Would you transcribe all of the data exactly, down to the last character?

##### DATA #####

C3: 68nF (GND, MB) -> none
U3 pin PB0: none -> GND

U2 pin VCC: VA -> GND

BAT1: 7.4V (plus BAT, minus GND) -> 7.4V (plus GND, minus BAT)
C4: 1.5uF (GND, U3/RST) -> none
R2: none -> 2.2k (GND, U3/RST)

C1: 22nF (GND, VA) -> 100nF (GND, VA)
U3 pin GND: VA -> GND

#####

YOUR SOLUTION
C3: 68nF (GND, MB) -> none
U3 pin PB0: none -> GND

U2 pin VCC: VA -> GND

BAT1: 7.4V (plus BAT, minus GND) -> 7.4V (plus GND, minus BAT)
C4: 1.5uF (GND, U3/RST) -> none
R2: none -> 2.2k (GND, U3/RST)

C1: 22nF (GND, VA) -> 100nF (GND, VA)
U3 pin GND: VA -> GND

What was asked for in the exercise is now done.